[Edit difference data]

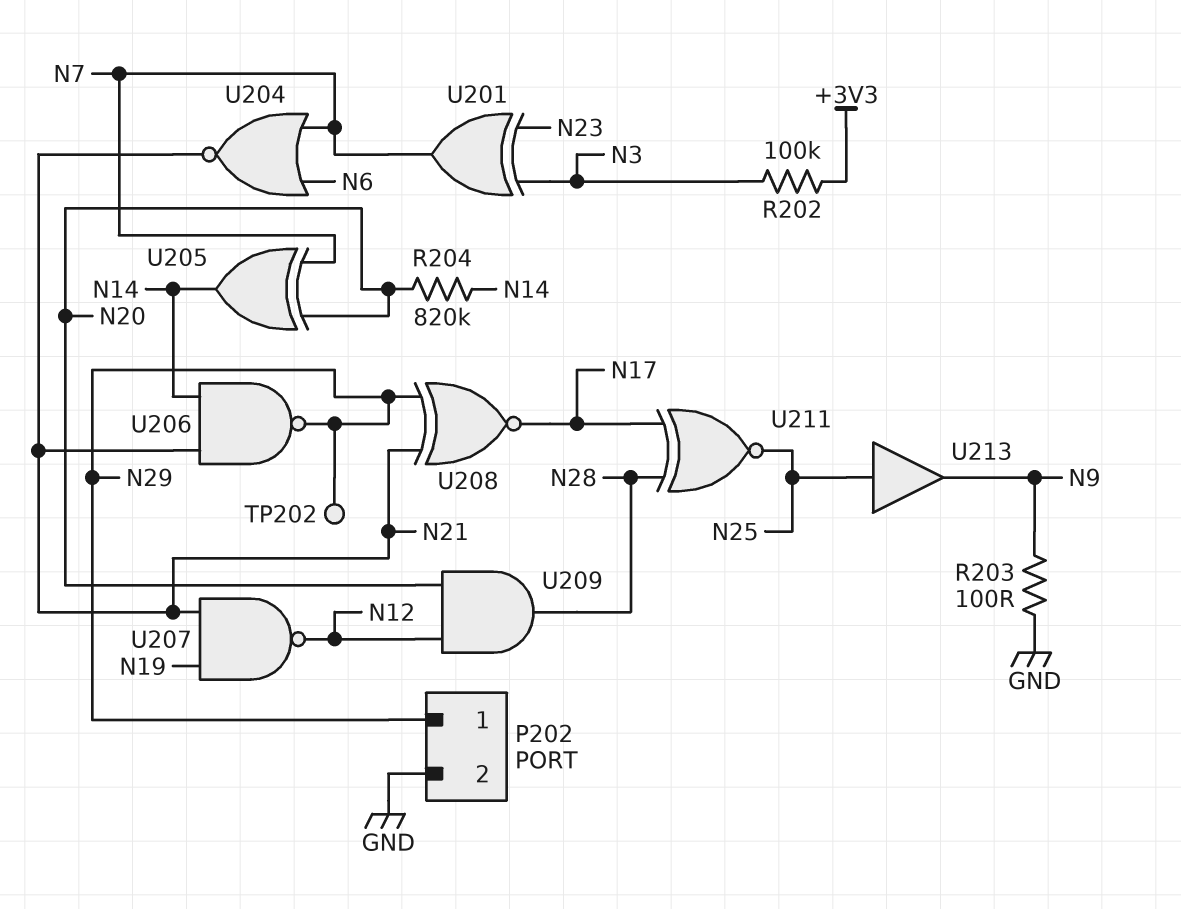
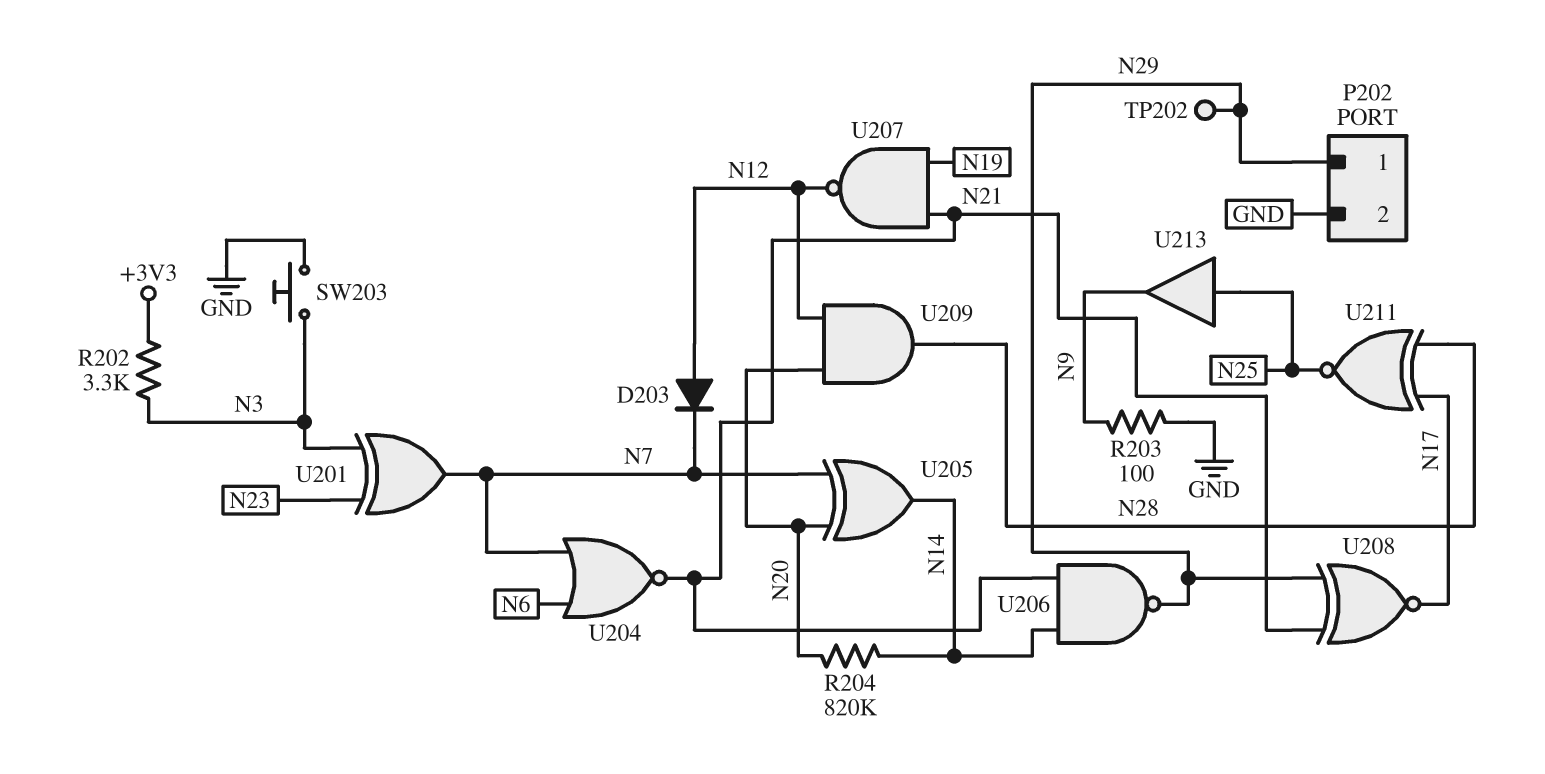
D203: none -> diode (A N12, K N7)
R202: 100k (+3V3, N3) -> 3.3k (+3V3, N3)
SW203: none -> button (GND, N3)

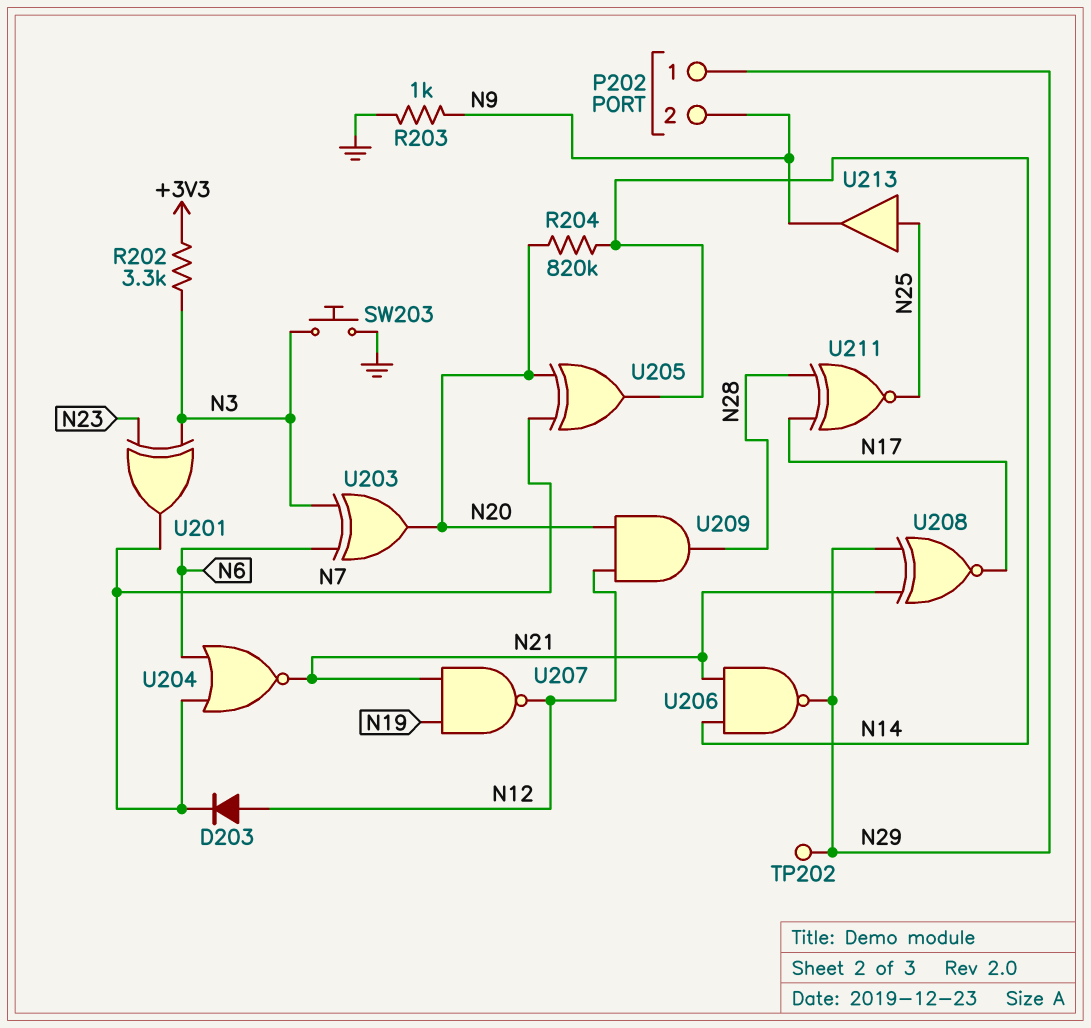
P202 pin 2: GND -> N9
R203: 100 (GND, N9) -> 1k (GND, N9)
U203: none -> XOR (in N3, in N6, out N20)

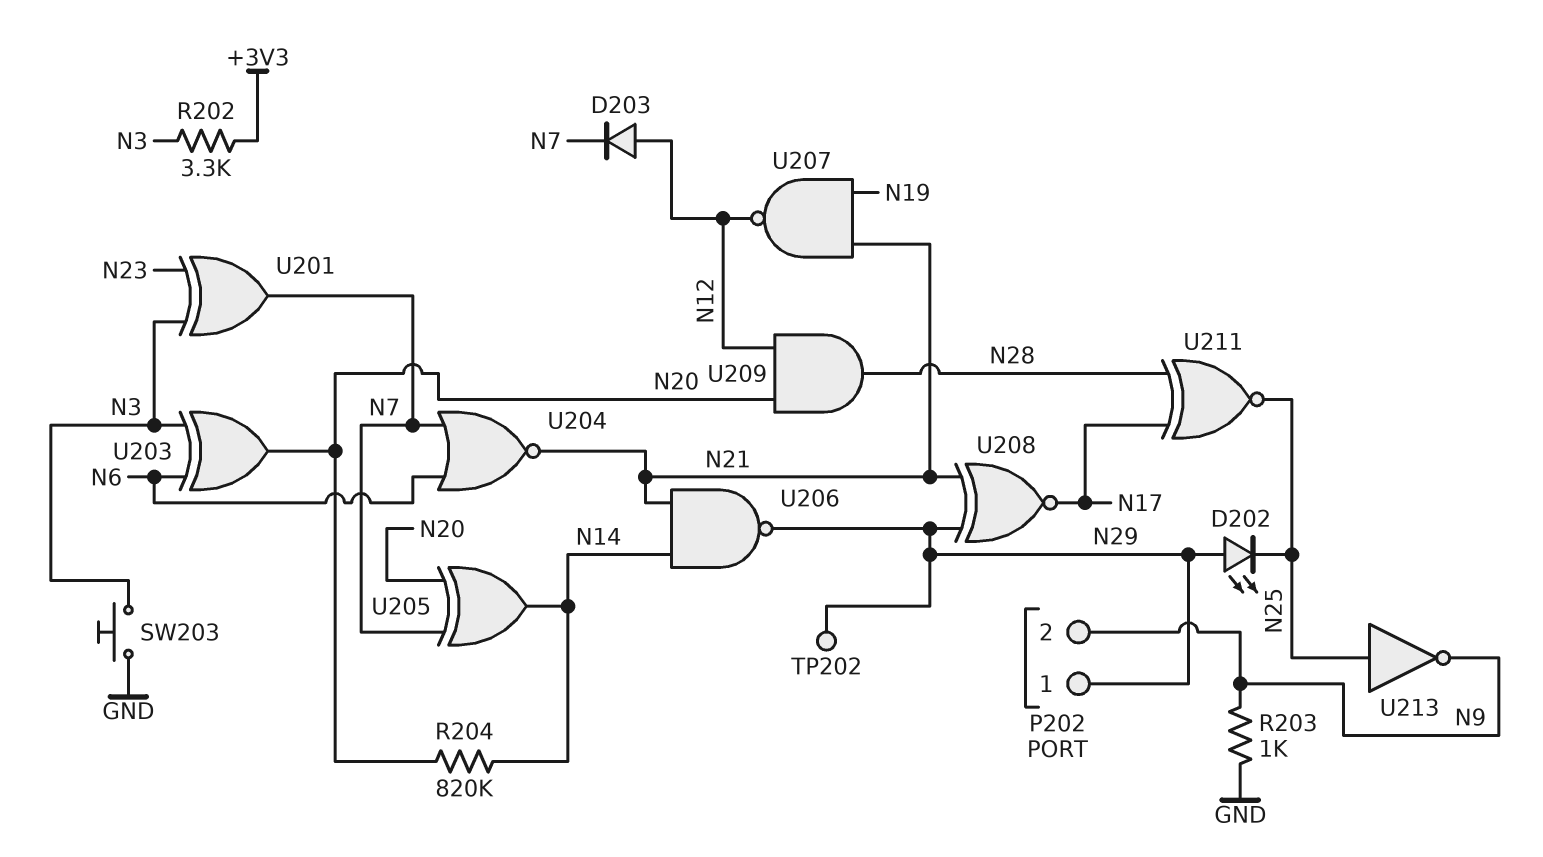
D202: none -> LED (A N29, K N25)
U213: buffer (in N25, out N9) -> NOT (in N25, out N9)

TASK TO COMPLETE: Please restate each entry exactly, but drop any picture it holds.

WRITTEN ANSWER:
D203: none -> diode (A N12, K N7)
R202: 100k (+3V3, N3) -> 3.3k (+3V3, N3)
SW203: none -> button (GND, N3)

P202 pin 2: GND -> N9
R203: 100 (GND, N9) -> 1k (GND, N9)
U203: none -> XOR (in N3, in N6, out N20)

D202: none -> LED (A N29, K N25)
U213: buffer (in N25, out N9) -> NOT (in N25, out N9)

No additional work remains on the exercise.